> _Exercise aim_: Each line below containing the word "white" needs to be shown.

(Scene comparison data)
+-------+

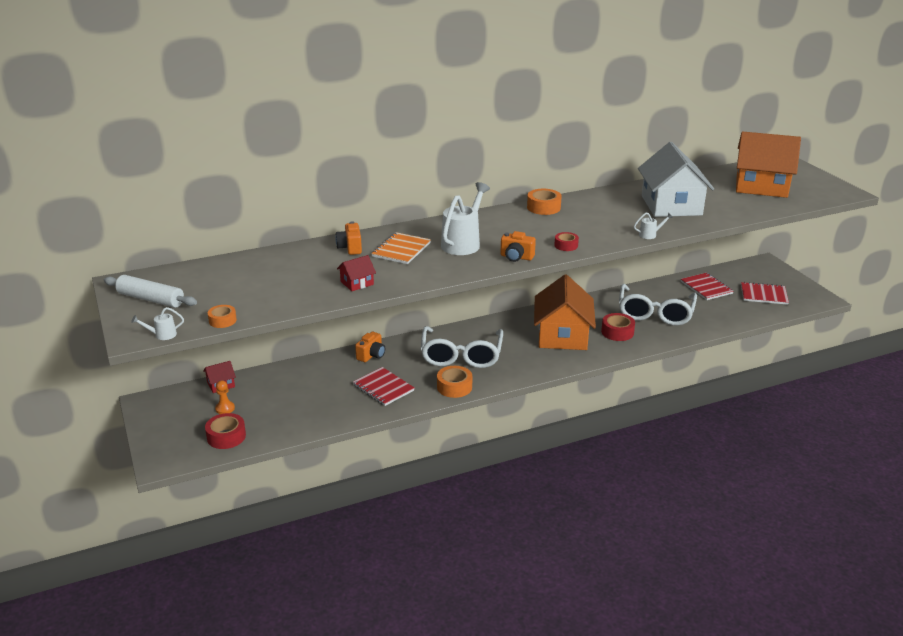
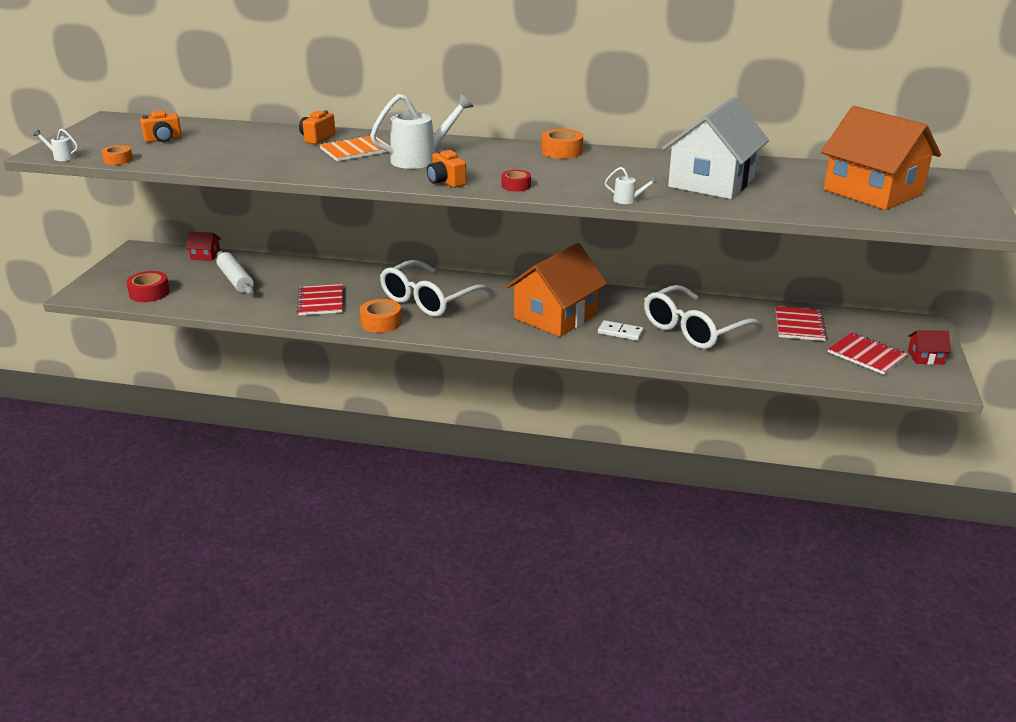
camera: 35 degrees right, 0 degrees up
(151, 299) = (103, 133): white rolling pin -> white rolling pin (235, 280)
(225, 408) = (180, 273): orange pawn -> none
(357, 283) = (267, 163): red house -> red house (925, 357)
(371, 355) = (352, 273): orange camera -> orange camera (163, 139)
(617, 332) = (620, 332): red tape -> white domino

+-------+

> _Task solution_:
(151, 299) = (103, 133): white rolling pin -> white rolling pin (235, 280)
(617, 332) = (620, 332): red tape -> white domino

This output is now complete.